(Stored data entries)

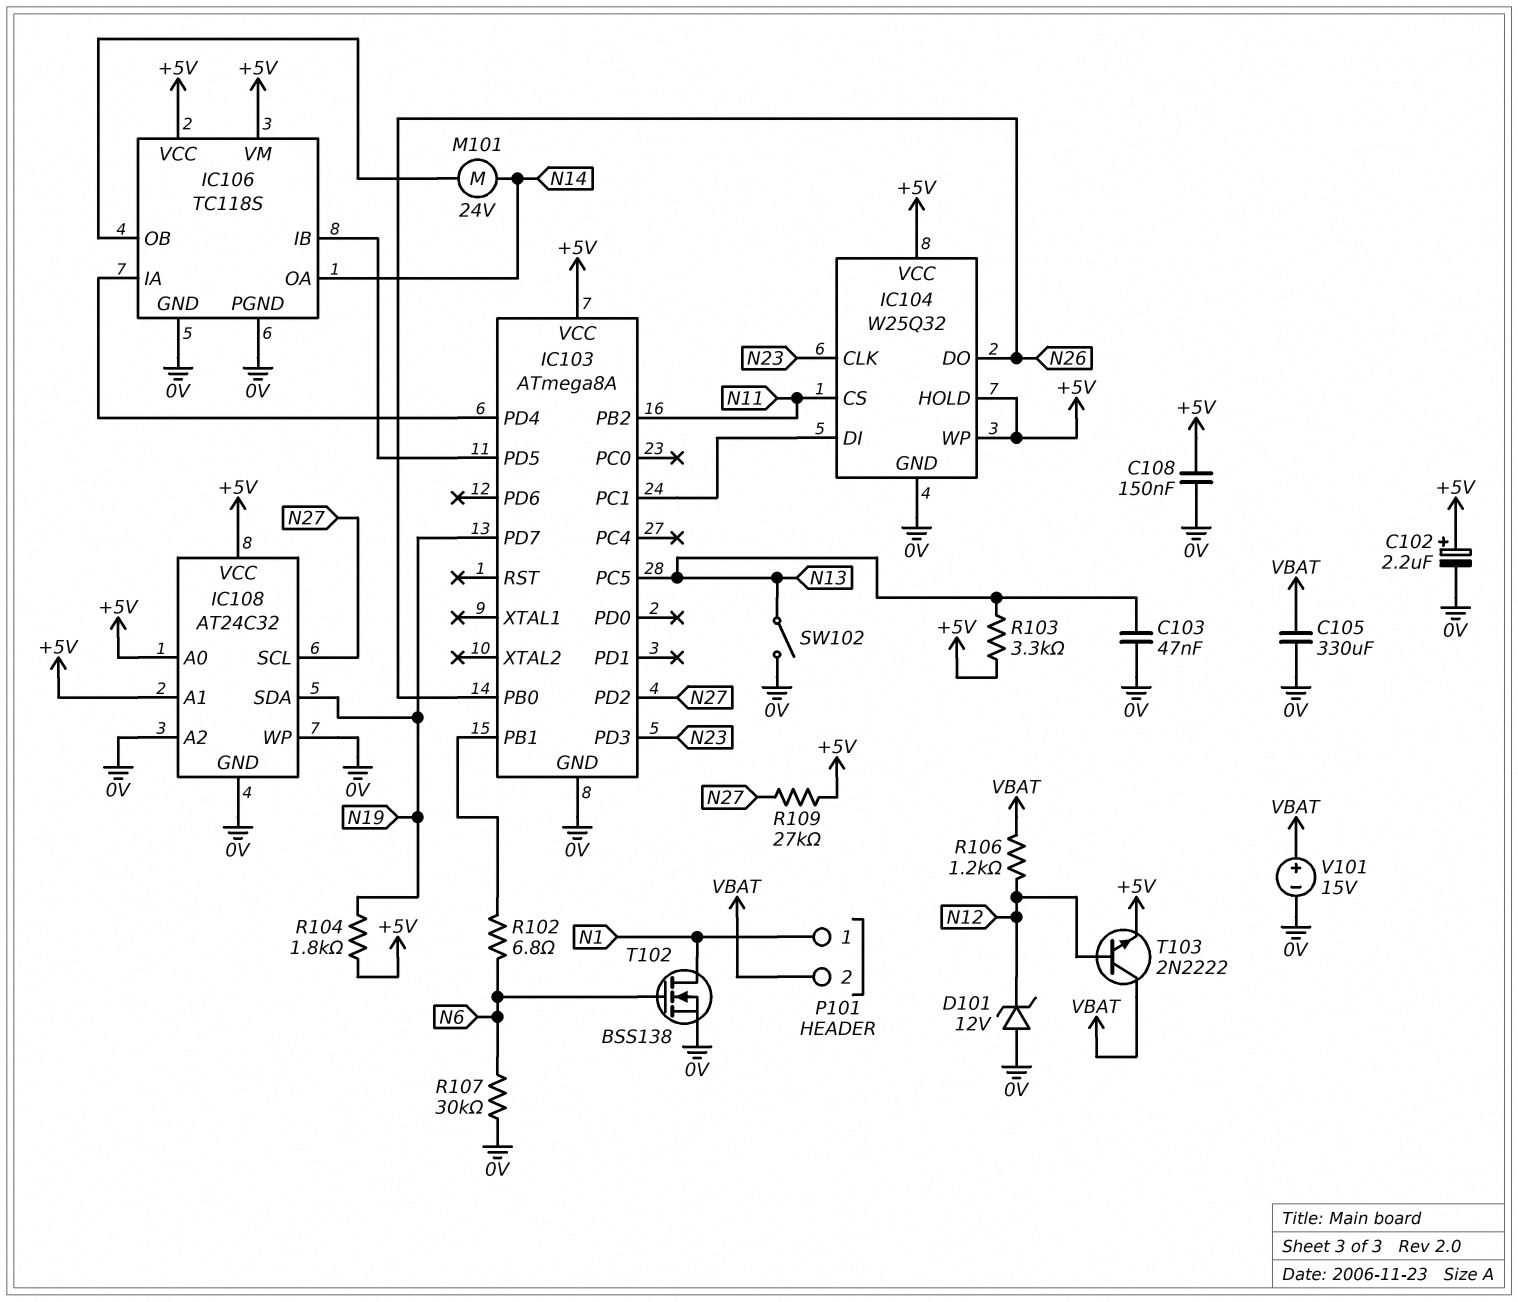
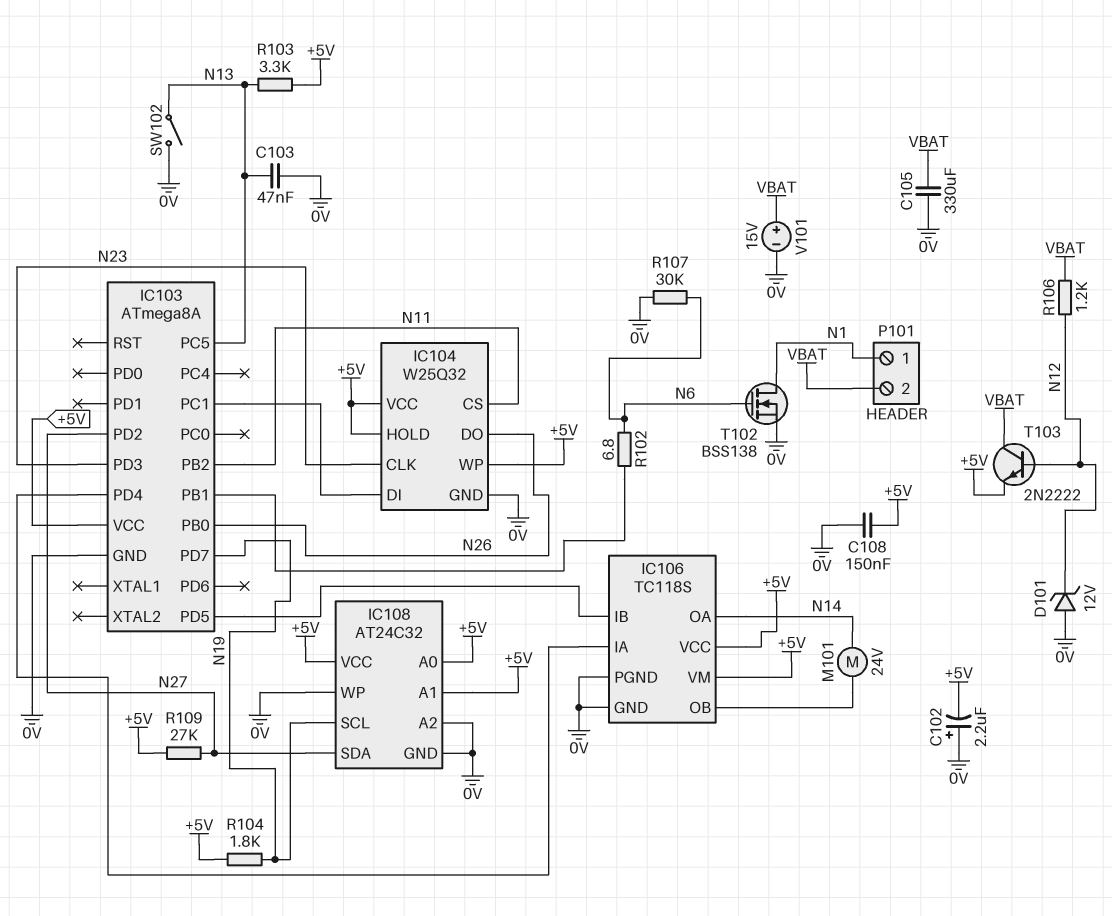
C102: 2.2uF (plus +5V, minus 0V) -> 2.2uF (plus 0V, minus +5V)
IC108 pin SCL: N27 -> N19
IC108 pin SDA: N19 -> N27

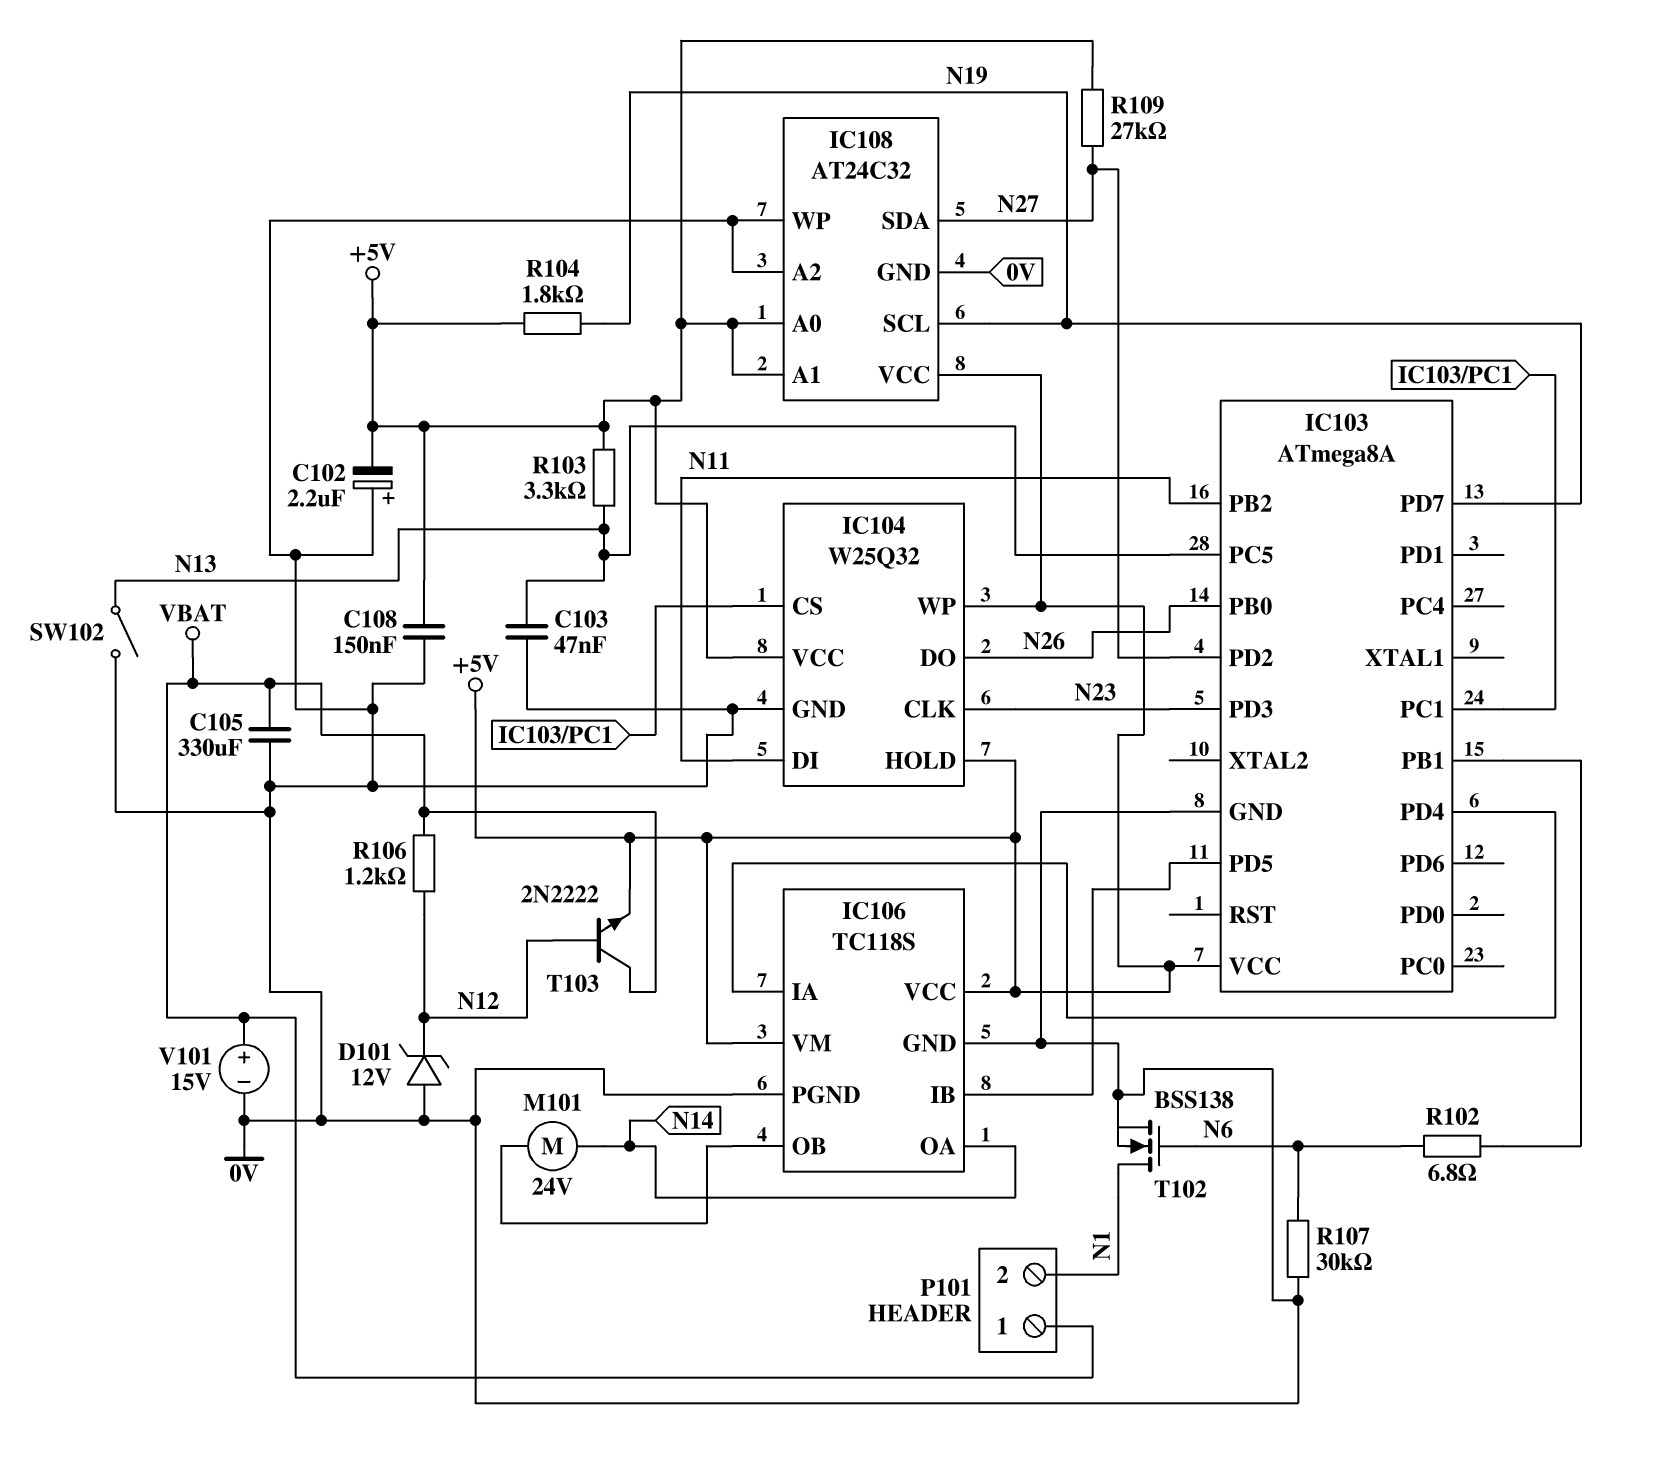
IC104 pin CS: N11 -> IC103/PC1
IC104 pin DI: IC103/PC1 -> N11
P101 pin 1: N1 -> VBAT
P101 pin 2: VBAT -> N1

PROBLEM STATEMENT: Print exactly, and only, the lines from the line containing "IC104 pin CS: N11 -> IC103/PC1" through the final line of the records, both included.

TASK RESPONSE:
IC104 pin CS: N11 -> IC103/PC1
IC104 pin DI: IC103/PC1 -> N11
P101 pin 1: N1 -> VBAT
P101 pin 2: VBAT -> N1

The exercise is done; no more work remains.